● **Material for the task**:
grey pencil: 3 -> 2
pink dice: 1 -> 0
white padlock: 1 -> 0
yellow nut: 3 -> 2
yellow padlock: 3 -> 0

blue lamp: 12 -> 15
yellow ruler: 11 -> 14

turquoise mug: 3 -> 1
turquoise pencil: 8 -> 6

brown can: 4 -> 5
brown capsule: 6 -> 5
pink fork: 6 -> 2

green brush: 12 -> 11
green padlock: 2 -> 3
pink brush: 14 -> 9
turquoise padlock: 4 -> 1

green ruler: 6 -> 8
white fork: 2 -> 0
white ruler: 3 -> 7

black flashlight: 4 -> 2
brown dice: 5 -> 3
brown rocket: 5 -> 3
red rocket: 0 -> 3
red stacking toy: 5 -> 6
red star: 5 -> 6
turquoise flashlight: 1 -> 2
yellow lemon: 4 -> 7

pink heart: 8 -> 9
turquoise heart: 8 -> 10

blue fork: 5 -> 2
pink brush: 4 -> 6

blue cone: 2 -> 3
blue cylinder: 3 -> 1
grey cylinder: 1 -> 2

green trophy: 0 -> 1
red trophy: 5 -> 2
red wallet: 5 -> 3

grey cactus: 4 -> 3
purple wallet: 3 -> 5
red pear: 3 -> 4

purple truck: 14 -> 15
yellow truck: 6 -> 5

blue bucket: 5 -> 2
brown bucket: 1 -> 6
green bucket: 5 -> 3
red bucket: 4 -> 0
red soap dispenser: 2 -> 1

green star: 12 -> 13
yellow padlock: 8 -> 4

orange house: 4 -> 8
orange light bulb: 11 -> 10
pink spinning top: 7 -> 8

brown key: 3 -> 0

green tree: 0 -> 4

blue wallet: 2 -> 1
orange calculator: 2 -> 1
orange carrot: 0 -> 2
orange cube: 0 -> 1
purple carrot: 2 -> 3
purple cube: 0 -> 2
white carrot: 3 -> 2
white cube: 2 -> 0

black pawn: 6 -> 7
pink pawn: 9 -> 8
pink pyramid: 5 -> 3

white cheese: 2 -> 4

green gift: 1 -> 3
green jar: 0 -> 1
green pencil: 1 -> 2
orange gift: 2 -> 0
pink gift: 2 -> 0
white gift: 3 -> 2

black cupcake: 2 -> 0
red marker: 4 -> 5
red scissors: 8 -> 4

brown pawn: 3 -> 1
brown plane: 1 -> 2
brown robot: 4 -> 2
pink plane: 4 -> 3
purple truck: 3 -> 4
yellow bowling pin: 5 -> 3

● **Description of the task**: Look for the word "blue". Copy out every line of the data that has it.

● **Answer box**:
blue lamp: 12 -> 15
blue fork: 5 -> 2
blue cone: 2 -> 3
blue cylinder: 3 -> 1
blue bucket: 5 -> 2
blue wallet: 2 -> 1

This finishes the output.